##### INPUT DATA #####
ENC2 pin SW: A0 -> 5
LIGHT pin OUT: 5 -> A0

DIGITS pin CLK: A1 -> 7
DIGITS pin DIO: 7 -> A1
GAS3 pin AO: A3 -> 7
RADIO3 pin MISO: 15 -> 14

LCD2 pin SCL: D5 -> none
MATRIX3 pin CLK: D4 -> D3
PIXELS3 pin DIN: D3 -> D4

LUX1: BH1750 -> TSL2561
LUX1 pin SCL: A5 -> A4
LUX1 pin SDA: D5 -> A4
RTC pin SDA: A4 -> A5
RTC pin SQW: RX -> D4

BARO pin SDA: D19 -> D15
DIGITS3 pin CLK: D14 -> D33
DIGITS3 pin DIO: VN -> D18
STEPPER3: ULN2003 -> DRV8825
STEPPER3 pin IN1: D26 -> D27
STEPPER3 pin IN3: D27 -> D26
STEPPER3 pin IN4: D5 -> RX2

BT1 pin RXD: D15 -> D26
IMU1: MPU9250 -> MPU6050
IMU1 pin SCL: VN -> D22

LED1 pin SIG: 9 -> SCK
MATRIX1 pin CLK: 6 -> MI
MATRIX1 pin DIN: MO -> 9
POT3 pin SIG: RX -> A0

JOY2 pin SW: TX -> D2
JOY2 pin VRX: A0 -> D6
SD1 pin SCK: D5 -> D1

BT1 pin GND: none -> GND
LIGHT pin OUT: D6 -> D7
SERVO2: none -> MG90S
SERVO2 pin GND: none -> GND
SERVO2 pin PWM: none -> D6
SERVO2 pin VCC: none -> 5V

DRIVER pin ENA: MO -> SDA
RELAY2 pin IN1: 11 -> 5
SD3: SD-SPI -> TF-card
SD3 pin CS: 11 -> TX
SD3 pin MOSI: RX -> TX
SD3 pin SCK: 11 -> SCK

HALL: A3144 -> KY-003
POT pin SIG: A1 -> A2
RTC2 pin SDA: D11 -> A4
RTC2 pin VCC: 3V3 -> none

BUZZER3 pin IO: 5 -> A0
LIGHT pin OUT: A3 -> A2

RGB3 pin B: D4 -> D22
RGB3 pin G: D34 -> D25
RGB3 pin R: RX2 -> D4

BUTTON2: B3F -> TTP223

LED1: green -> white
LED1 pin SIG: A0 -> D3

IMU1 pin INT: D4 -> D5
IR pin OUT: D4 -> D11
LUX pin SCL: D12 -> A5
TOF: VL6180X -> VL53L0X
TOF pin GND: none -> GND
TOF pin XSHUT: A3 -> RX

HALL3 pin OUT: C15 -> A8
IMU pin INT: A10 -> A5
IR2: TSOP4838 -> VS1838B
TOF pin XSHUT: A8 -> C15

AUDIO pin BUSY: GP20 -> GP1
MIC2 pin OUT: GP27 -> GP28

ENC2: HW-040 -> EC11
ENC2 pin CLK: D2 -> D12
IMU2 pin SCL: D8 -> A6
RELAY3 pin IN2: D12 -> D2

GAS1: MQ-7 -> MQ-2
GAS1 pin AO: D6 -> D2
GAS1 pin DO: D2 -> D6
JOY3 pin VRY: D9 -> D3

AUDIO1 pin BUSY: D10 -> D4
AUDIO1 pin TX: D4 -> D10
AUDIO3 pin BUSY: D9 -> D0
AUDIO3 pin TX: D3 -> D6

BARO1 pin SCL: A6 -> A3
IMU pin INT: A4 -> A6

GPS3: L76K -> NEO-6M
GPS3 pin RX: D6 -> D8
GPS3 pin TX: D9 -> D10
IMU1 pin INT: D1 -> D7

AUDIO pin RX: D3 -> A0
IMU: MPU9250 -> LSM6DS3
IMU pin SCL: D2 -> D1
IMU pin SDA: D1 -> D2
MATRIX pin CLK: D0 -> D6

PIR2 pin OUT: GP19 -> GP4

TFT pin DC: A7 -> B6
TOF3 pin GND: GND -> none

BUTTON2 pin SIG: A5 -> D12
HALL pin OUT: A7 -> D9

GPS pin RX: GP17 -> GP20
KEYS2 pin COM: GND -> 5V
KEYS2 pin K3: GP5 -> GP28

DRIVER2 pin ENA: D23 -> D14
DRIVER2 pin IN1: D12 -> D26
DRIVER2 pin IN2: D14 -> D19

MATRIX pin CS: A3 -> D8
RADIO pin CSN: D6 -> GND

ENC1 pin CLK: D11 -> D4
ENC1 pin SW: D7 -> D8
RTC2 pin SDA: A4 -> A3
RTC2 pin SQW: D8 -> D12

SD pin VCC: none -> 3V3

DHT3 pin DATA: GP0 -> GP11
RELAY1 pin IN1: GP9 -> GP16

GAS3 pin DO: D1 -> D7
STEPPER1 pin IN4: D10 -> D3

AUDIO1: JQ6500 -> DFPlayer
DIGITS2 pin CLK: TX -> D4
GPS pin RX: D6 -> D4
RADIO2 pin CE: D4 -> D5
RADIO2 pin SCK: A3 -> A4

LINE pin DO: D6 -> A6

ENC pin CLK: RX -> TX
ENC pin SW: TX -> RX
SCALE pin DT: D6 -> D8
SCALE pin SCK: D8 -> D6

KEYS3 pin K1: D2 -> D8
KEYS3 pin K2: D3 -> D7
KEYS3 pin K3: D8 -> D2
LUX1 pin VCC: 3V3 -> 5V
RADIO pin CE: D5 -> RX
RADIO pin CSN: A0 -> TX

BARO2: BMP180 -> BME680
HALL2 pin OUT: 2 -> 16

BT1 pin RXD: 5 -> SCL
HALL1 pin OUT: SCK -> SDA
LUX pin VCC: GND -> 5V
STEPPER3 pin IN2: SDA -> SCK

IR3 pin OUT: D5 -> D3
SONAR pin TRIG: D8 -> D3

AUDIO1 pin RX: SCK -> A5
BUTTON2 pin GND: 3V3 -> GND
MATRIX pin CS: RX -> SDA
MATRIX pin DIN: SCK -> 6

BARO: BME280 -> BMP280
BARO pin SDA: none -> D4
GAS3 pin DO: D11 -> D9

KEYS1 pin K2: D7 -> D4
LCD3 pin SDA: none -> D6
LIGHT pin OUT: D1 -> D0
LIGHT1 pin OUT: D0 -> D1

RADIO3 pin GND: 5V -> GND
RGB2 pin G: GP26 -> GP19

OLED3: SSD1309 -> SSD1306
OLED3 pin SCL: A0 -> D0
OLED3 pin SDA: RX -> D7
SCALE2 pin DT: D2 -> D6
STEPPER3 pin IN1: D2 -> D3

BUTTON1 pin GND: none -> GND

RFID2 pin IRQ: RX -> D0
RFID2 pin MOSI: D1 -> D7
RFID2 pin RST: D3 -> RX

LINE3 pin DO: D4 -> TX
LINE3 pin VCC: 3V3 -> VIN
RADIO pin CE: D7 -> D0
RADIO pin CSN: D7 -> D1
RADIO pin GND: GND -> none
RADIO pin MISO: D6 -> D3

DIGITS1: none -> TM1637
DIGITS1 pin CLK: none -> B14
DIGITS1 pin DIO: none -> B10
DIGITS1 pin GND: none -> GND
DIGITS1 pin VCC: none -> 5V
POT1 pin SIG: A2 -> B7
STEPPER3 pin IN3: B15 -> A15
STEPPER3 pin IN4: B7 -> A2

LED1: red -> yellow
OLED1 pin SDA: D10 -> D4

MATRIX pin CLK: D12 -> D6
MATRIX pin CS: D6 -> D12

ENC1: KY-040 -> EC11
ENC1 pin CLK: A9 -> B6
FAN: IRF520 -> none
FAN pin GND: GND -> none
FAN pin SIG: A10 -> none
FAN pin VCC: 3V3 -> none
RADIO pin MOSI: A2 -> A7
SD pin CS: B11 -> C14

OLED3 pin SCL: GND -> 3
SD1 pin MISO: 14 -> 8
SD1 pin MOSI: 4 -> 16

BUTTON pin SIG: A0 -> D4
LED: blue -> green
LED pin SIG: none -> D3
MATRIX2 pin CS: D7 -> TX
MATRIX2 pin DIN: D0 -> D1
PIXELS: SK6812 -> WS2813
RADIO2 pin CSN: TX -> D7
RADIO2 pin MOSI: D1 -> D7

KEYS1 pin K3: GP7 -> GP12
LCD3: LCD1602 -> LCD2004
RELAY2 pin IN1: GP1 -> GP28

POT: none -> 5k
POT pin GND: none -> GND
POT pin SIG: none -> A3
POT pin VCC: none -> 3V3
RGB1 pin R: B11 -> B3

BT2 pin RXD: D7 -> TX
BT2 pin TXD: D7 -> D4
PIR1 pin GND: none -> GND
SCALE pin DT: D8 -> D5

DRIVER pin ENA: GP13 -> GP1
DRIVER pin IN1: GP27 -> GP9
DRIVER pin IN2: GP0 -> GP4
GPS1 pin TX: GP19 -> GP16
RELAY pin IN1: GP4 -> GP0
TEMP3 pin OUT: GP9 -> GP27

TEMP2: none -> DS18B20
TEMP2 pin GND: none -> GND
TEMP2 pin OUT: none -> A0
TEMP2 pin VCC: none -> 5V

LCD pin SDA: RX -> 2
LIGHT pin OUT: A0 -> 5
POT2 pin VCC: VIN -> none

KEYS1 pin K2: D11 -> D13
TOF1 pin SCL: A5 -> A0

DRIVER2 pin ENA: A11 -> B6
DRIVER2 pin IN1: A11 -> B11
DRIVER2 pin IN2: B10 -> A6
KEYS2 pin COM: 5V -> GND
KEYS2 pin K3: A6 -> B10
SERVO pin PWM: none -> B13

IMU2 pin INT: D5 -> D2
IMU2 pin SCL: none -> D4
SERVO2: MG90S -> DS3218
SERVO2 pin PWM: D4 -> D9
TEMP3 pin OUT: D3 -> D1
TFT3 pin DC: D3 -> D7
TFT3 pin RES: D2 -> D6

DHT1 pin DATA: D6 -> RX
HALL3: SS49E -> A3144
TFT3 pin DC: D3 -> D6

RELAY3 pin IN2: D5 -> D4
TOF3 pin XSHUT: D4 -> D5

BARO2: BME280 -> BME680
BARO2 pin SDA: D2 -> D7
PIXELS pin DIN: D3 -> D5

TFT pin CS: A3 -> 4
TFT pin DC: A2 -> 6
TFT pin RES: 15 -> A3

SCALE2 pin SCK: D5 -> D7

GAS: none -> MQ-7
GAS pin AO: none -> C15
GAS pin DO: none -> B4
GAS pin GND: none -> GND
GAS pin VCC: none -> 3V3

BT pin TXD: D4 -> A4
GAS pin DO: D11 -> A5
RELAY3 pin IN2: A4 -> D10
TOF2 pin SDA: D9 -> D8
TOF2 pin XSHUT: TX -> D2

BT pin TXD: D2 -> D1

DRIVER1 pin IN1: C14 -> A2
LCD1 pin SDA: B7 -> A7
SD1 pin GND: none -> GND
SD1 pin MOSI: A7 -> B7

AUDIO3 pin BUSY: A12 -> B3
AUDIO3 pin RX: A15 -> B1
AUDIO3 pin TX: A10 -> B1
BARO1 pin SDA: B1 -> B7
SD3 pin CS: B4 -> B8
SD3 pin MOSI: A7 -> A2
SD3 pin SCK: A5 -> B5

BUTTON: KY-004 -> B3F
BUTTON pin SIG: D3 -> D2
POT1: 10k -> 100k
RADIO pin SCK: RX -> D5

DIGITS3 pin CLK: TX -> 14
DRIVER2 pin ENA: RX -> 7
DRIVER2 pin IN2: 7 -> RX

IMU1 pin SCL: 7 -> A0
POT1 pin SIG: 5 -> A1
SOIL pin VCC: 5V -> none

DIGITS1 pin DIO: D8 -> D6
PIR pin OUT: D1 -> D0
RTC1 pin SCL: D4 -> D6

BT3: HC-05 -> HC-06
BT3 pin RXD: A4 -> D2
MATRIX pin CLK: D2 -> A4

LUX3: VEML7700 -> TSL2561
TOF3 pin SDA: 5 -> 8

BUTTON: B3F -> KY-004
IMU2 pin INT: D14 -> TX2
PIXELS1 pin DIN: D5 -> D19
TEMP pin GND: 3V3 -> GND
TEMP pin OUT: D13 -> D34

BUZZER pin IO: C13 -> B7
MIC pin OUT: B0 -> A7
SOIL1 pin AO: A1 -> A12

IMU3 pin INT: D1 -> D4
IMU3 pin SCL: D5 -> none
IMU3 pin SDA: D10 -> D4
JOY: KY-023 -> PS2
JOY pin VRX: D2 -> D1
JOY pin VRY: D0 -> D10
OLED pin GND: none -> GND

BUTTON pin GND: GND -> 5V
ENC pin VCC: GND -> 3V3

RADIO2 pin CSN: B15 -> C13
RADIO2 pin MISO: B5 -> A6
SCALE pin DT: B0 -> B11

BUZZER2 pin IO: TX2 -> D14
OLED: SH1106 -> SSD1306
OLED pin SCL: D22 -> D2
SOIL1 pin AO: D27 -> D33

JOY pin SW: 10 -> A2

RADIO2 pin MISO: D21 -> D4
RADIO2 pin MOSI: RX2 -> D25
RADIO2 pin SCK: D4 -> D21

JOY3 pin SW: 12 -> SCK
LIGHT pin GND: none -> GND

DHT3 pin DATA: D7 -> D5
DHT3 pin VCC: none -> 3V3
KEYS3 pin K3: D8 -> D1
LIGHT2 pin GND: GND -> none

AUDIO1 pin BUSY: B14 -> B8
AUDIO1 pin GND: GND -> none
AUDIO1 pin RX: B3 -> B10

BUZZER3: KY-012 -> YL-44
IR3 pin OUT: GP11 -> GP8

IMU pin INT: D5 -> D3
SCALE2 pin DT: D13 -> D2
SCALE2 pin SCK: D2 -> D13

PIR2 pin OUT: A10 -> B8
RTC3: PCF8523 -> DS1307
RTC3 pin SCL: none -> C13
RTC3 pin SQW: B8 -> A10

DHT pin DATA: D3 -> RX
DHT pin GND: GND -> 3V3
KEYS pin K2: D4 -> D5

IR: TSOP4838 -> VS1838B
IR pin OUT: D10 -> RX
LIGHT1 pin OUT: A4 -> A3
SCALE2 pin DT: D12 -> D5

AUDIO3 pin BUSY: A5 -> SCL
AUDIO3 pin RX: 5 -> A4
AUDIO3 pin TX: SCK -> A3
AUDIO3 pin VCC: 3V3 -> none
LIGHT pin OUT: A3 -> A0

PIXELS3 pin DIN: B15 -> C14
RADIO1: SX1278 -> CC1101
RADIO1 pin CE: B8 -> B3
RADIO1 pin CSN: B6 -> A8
#####
**EXERCISE PROMPT**
Using the entries above, give back exactly the line containing "KEYS1 pin K3: GP7 -> GP12", the line containing "DRIVER pin IN1: GP27 -> GP9", and every line between them, and nothing else.

**ANSWER SECTION**
KEYS1 pin K3: GP7 -> GP12
LCD3: LCD1602 -> LCD2004
RELAY2 pin IN1: GP1 -> GP28

POT: none -> 5k
POT pin GND: none -> GND
POT pin SIG: none -> A3
POT pin VCC: none -> 3V3
RGB1 pin R: B11 -> B3

BT2 pin RXD: D7 -> TX
BT2 pin TXD: D7 -> D4
PIR1 pin GND: none -> GND
SCALE pin DT: D8 -> D5

DRIVER pin ENA: GP13 -> GP1
DRIVER pin IN1: GP27 -> GP9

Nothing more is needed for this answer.